EXERCISE MATERIAL START

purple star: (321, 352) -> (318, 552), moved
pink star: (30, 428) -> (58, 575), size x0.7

EXERCISE MATERIAL END
EXERCISE MATERIAL START

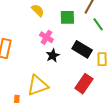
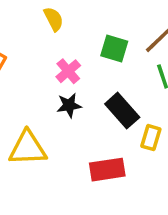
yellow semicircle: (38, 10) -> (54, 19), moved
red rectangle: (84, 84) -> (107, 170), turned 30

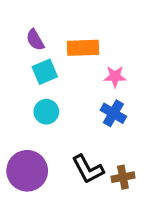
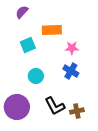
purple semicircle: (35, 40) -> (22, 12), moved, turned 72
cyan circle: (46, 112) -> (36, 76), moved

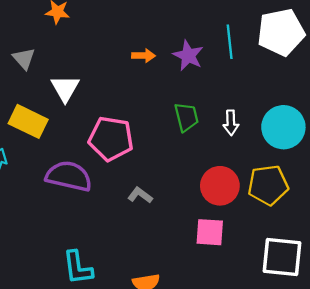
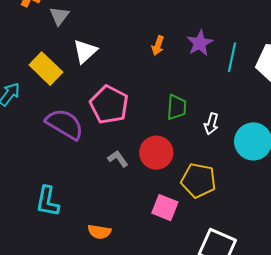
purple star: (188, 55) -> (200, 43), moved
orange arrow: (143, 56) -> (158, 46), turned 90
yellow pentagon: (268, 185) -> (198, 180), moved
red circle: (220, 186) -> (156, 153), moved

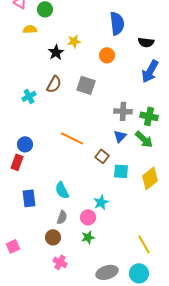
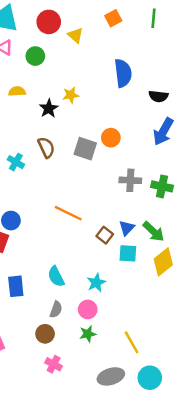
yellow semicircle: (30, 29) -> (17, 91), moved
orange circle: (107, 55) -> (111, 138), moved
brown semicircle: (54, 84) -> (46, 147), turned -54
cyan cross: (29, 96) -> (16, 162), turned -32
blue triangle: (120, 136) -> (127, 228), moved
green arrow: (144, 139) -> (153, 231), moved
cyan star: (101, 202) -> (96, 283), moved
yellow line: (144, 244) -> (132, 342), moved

EXERCISE MATERIAL END

--- ASSIGNMENT ---
Take the listing above and repeat exactly the lines from the one containing "yellow semicircle: (30, 29)" through the one containing "yellow line: (144, 244) -> (132, 342), moved", both included.

--- ANSWER FOR THIS EXERCISE ---
yellow semicircle: (30, 29) -> (17, 91), moved
orange circle: (107, 55) -> (111, 138), moved
brown semicircle: (54, 84) -> (46, 147), turned -54
cyan cross: (29, 96) -> (16, 162), turned -32
blue triangle: (120, 136) -> (127, 228), moved
green arrow: (144, 139) -> (153, 231), moved
cyan star: (101, 202) -> (96, 283), moved
yellow line: (144, 244) -> (132, 342), moved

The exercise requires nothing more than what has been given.